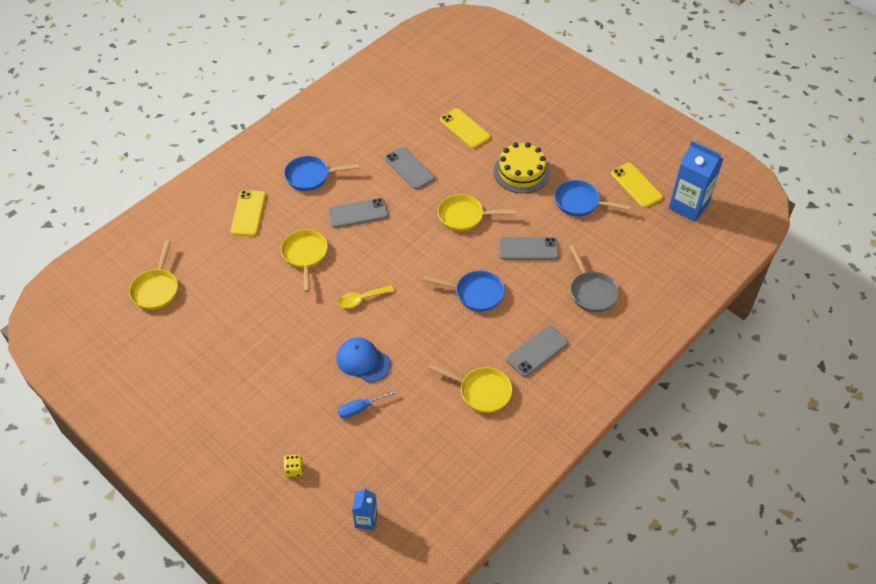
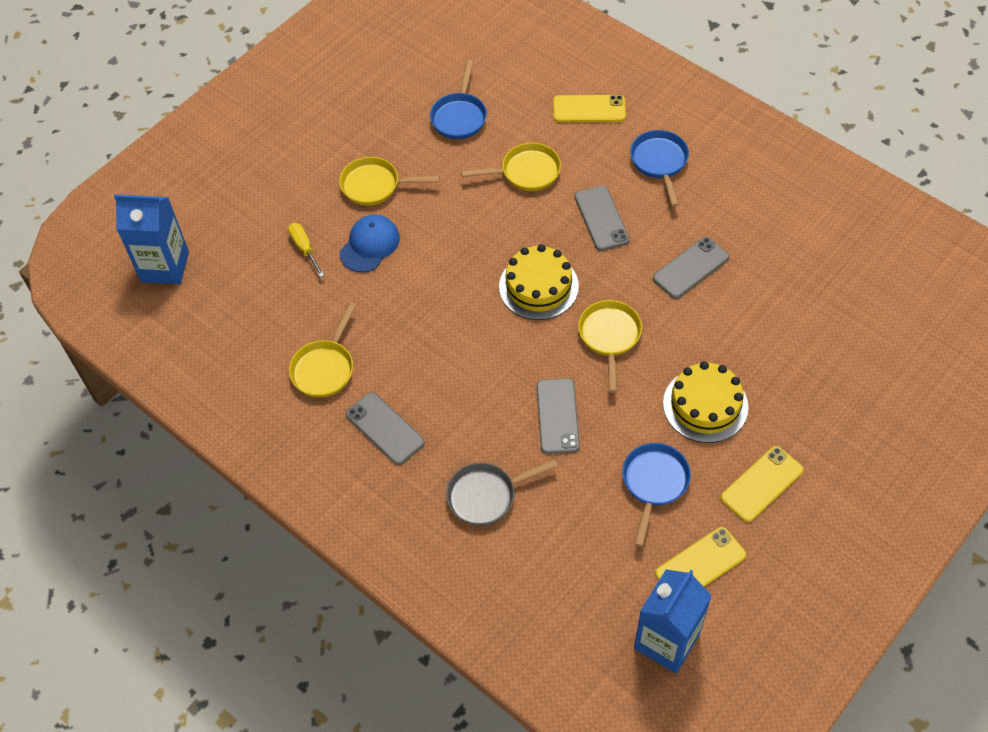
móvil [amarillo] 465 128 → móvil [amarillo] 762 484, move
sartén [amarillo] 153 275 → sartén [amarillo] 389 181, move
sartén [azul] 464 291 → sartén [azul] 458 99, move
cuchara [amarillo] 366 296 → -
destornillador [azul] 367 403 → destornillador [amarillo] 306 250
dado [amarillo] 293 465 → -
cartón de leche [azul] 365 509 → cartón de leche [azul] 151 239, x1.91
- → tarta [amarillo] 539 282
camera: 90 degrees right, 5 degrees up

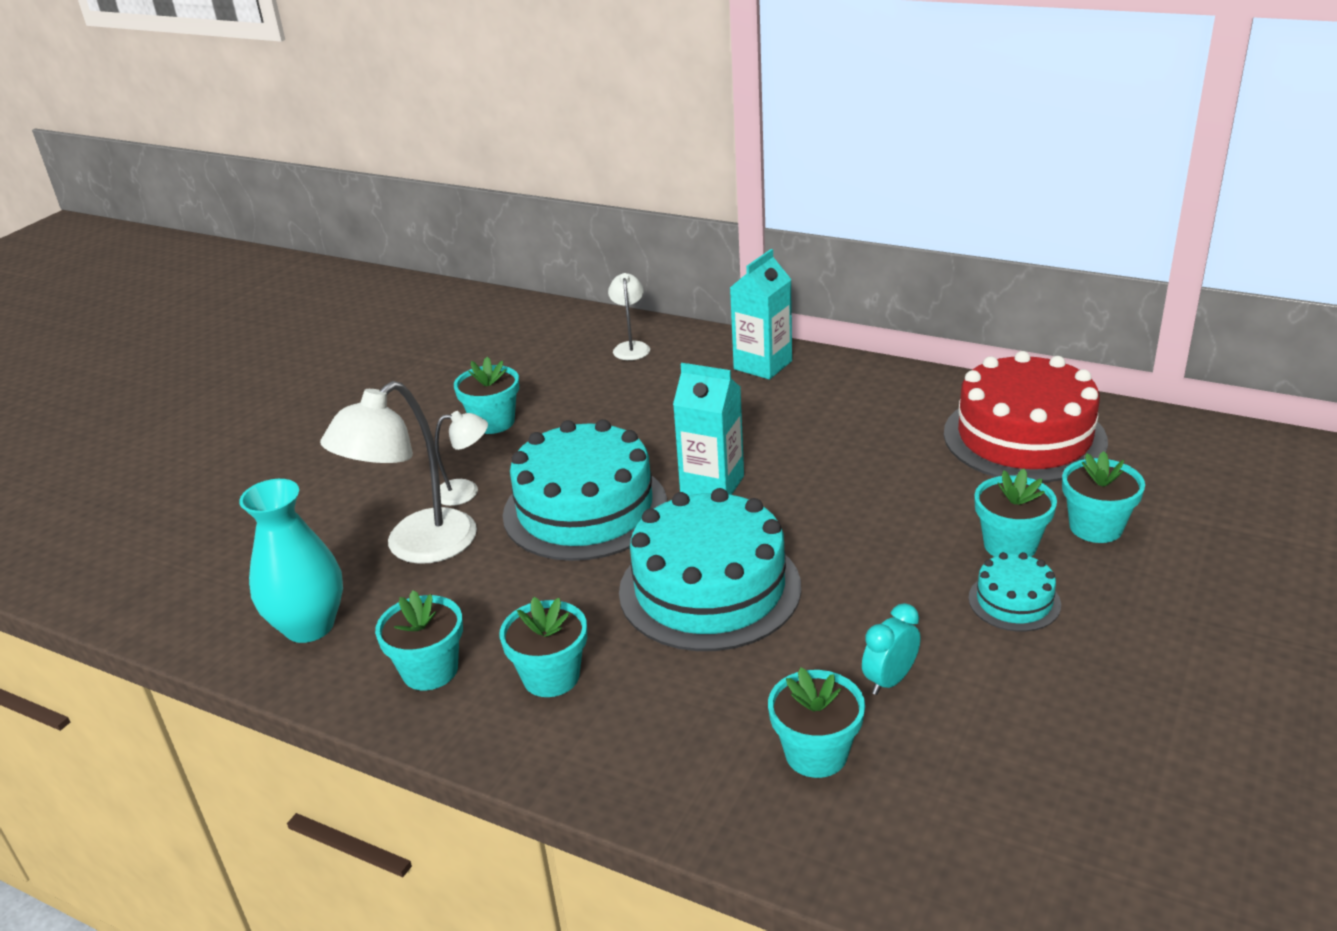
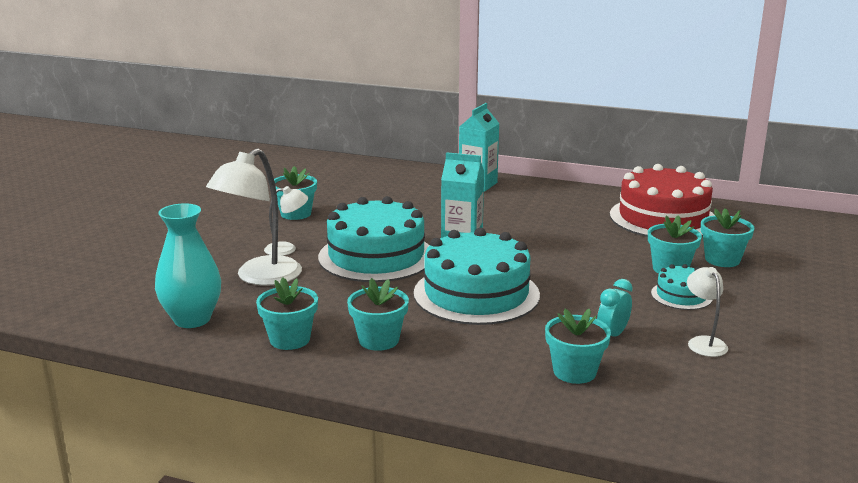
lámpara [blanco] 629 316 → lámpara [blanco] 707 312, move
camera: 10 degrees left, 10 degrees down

● ● ● ●

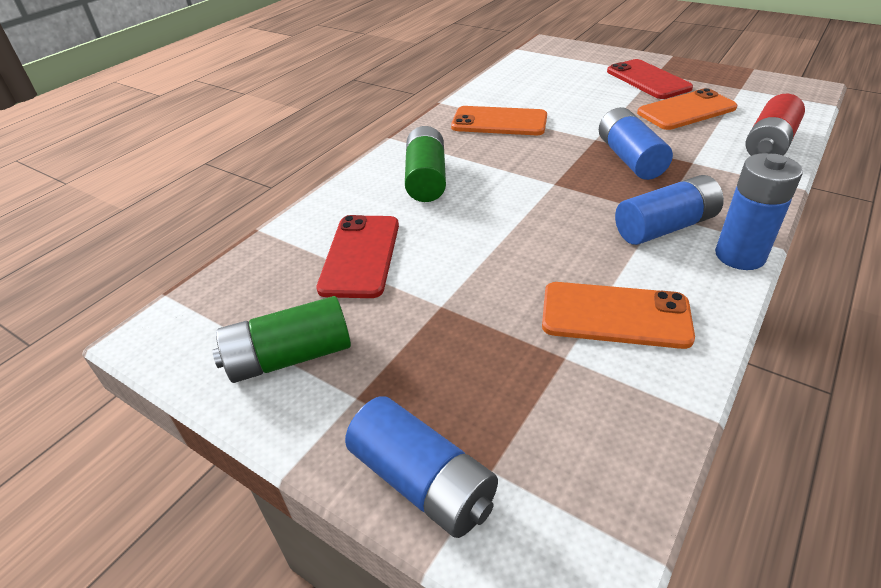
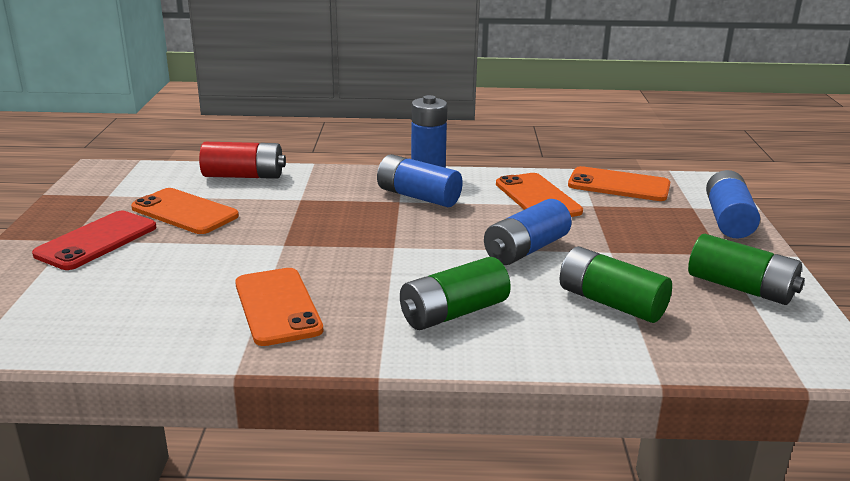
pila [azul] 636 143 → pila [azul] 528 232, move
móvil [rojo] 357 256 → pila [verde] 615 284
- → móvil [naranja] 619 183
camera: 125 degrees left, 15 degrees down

● ● ● ●

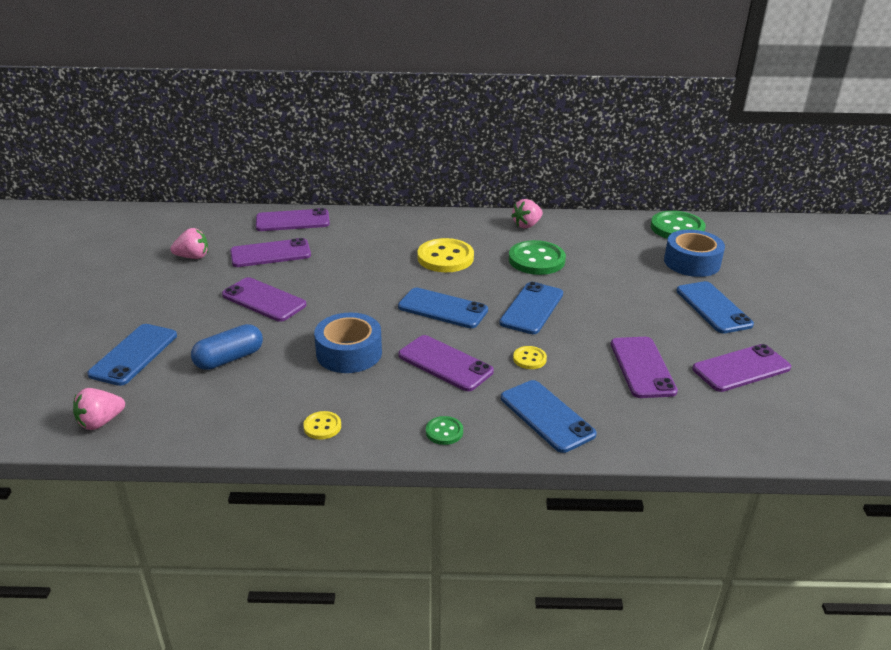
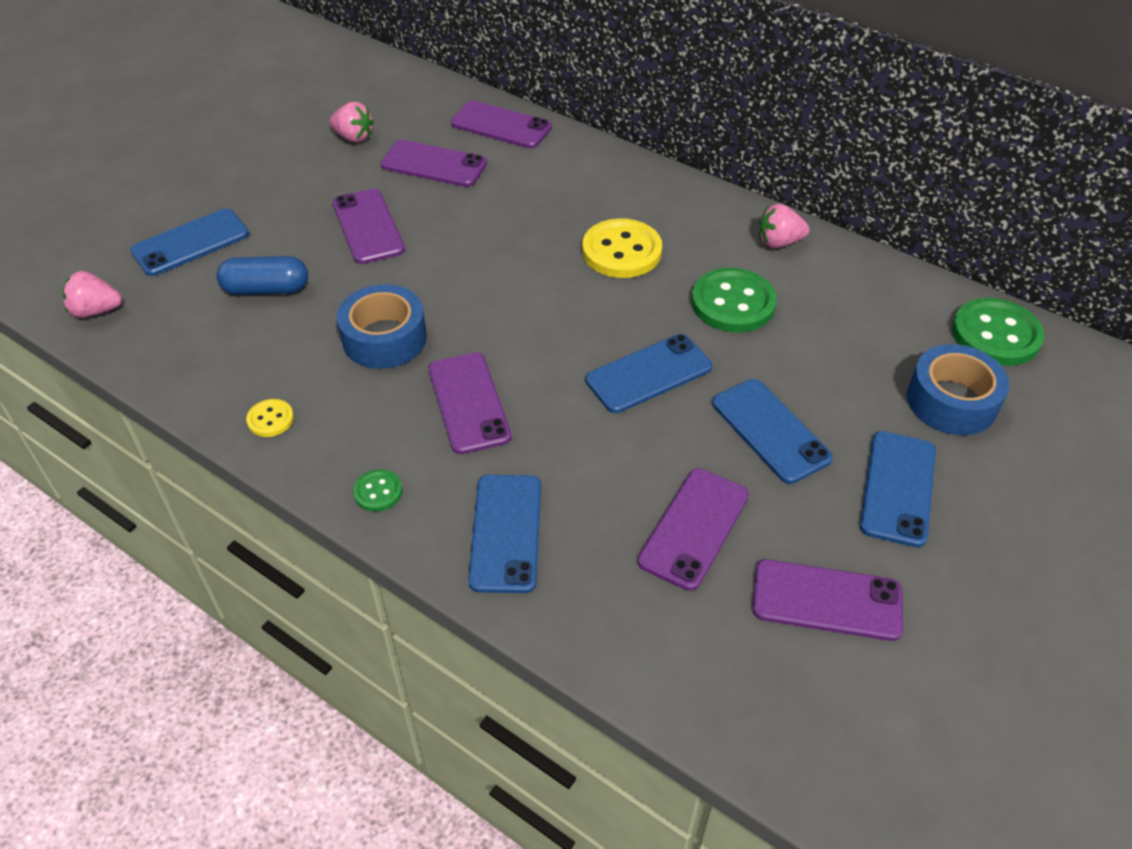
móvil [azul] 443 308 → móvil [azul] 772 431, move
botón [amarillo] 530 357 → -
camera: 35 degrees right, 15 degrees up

● ● ● ●

[EXERCISE INSTRUCTIONS] Wherever the word "sartén" appears in a line of the data above, copy that line.

[EXPECTED OUTPUT]
sartén [amarillo] 153 275 → sartén [amarillo] 389 181, move
sartén [azul] 464 291 → sartén [azul] 458 99, move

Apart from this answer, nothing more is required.